§ Recorded data

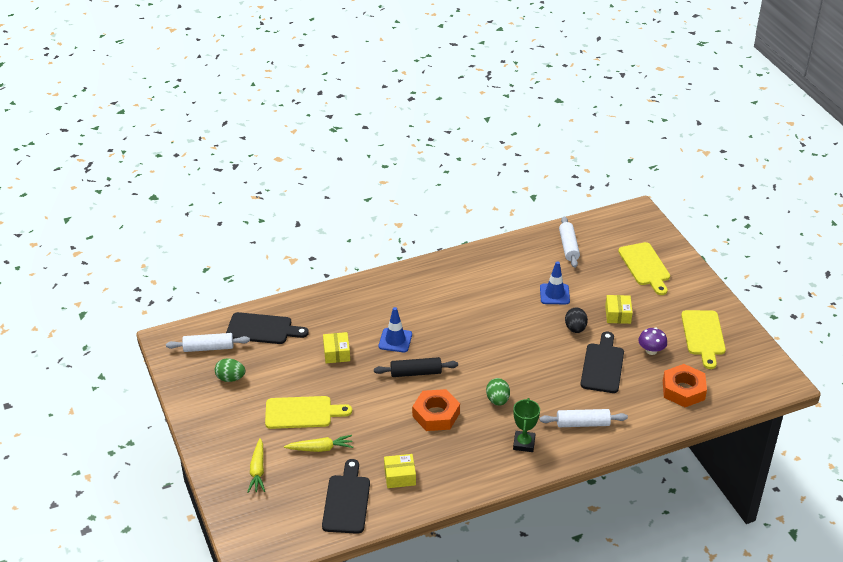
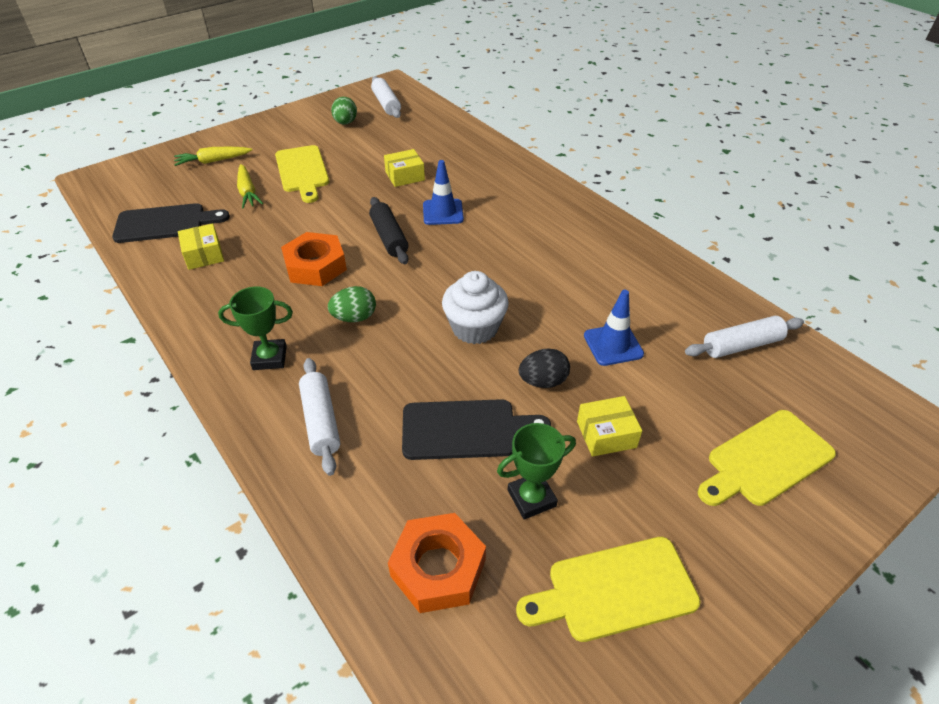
camera: 75 degrees right, 5 degrees up
(262, 329) = (426, 126): black cutting board -> none
(524, 347) = (475, 328): none -> white cupcake
(651, 350) = (531, 498): purple mushroom -> green trophy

§ The problem
When a line carries an image, skip the image and repeat everything else above exactly as written.

§ Solution
camera: 75 degrees right, 5 degrees up
(262, 329) = (426, 126): black cutting board -> none
(524, 347) = (475, 328): none -> white cupcake
(651, 350) = (531, 498): purple mushroom -> green trophy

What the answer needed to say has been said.